Top of ENTRIES SHOWN
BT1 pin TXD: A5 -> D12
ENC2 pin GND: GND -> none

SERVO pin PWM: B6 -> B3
Bottom of ENTRIES SHOWN
Top of ENTRIES SHOWN
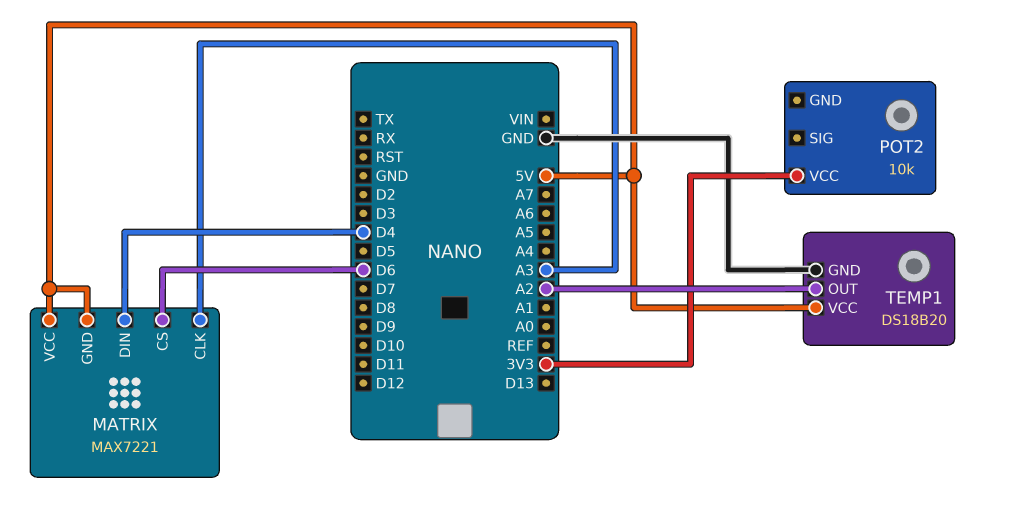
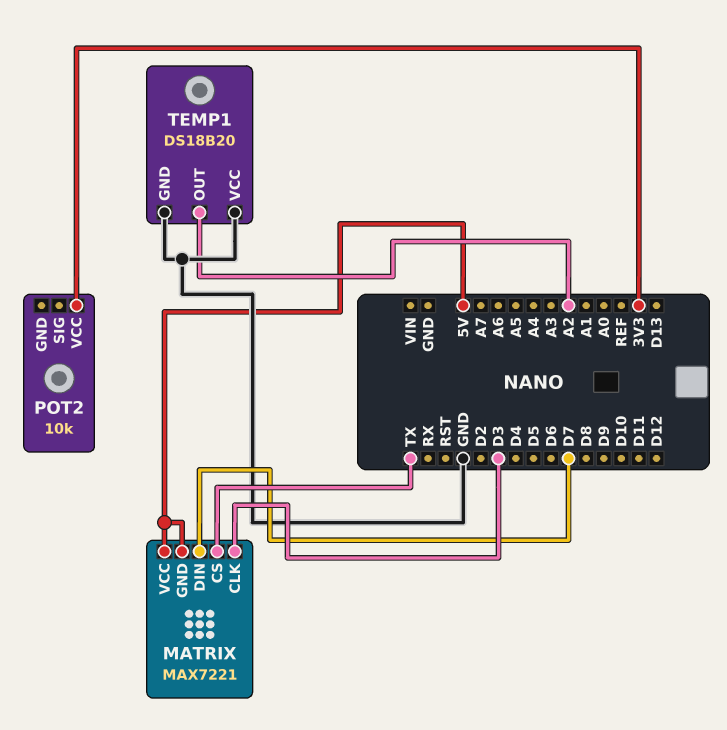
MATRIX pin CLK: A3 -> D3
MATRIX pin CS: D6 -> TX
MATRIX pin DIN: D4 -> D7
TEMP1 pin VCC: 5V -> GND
Bottom of ENTRIES SHOWN
WORK ORDER :: Only the lines above starting at the one containing "MATRIX pin CS: D6 -> TX" and ending at the one containing "TEMP1 pin VCC: 5V -> GND", both included, are to be returned, exactly as they read.

TASK SOLUTION ::
MATRIX pin CS: D6 -> TX
MATRIX pin DIN: D4 -> D7
TEMP1 pin VCC: 5V -> GND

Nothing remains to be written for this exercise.